**EXERCISE AIM:** Only the pictures are to be left out; write out the rest of the data exactly.

### DATA PROVIDED ###

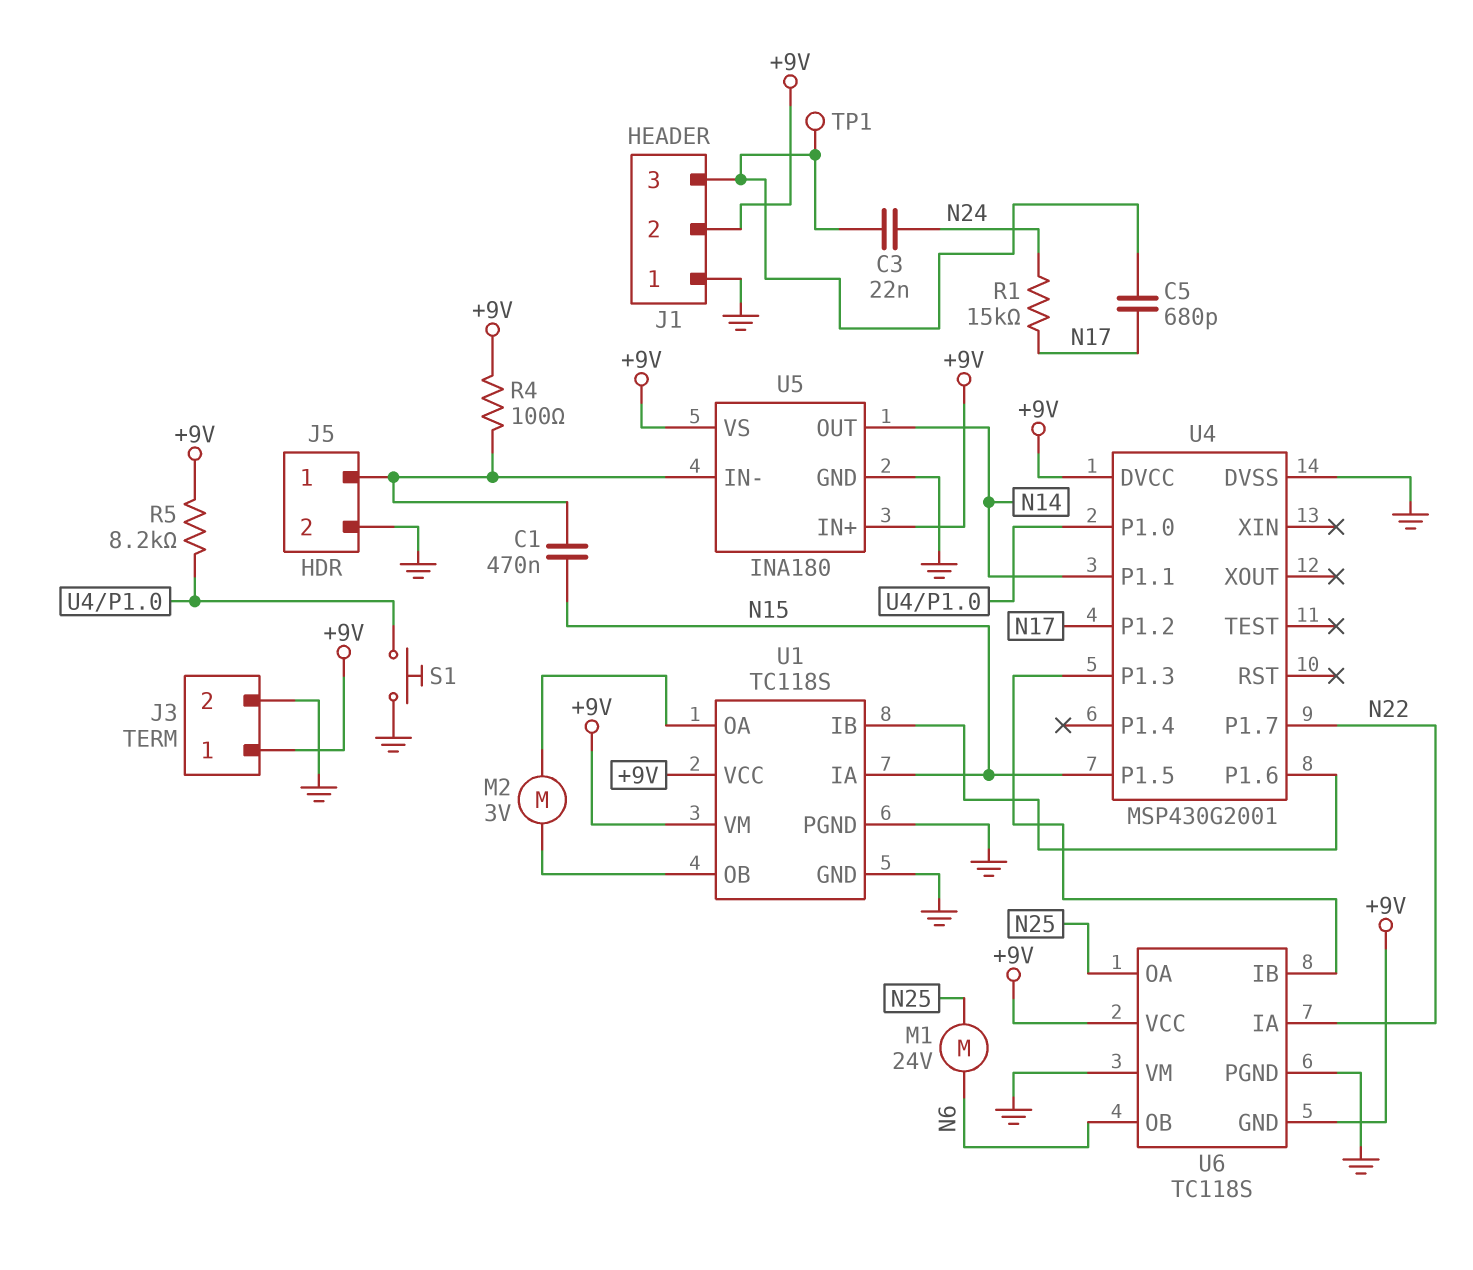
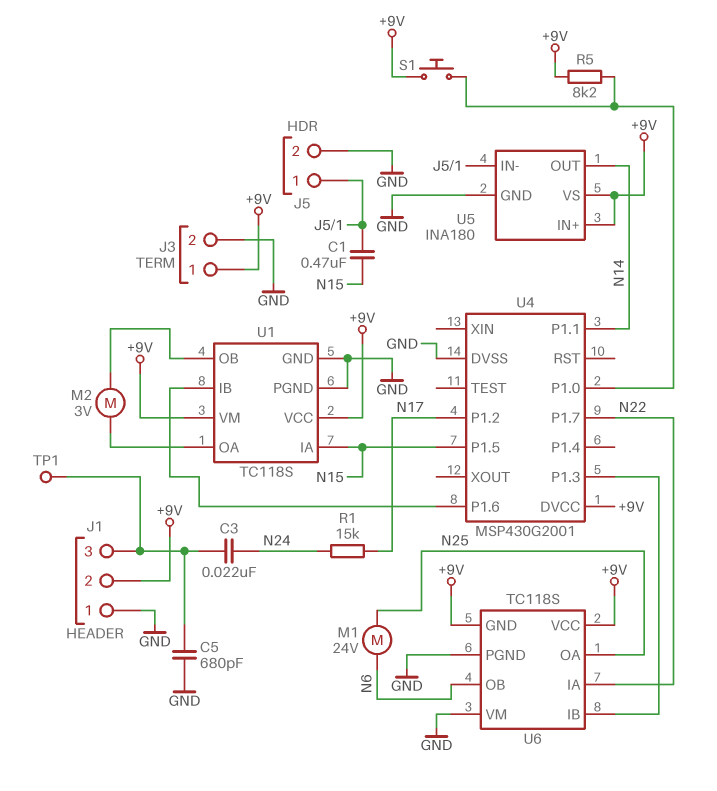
C5: 680pF (J1/3, N17) -> 680pF (GND, J1/3)
R4: 100 (+9V, J5/1) -> none
S1: button (GND, U4/P1.0) -> button (+9V, U4/P1.0)

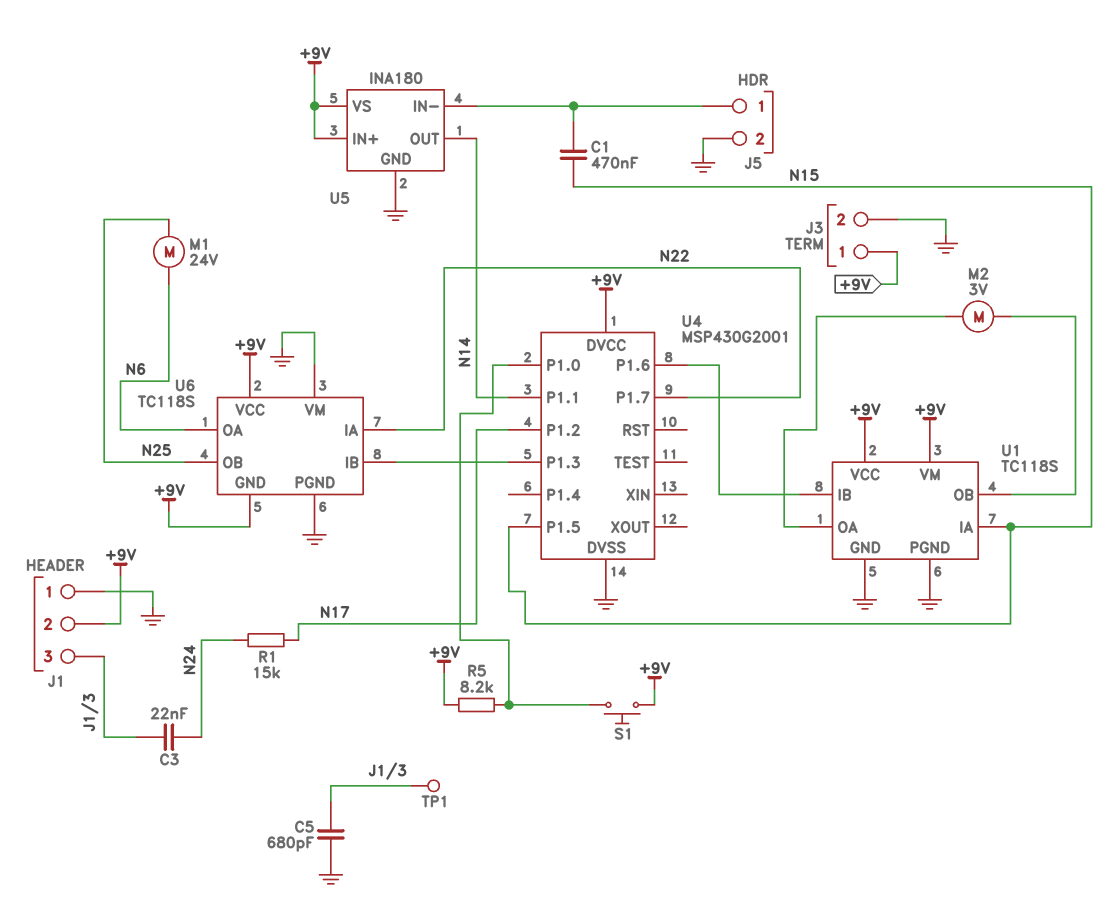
U6 pin OA: N25 -> N6
U6 pin OB: N6 -> N25

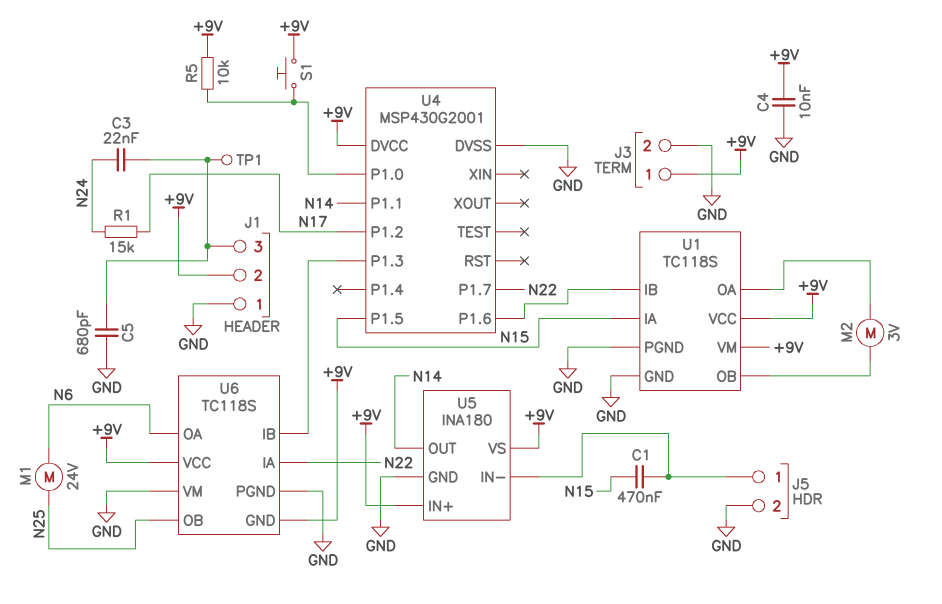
C4: none -> 10nF (+9V, GND)
R5: 8.2k (+9V, U4/P1.0) -> 10k (+9V, U4/P1.0)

###

**PROBLEM SOLUTION:**
C5: 680pF (J1/3, N17) -> 680pF (GND, J1/3)
R4: 100 (+9V, J5/1) -> none
S1: button (GND, U4/P1.0) -> button (+9V, U4/P1.0)

U6 pin OA: N25 -> N6
U6 pin OB: N6 -> N25

C4: none -> 10nF (+9V, GND)
R5: 8.2k (+9V, U4/P1.0) -> 10k (+9V, U4/P1.0)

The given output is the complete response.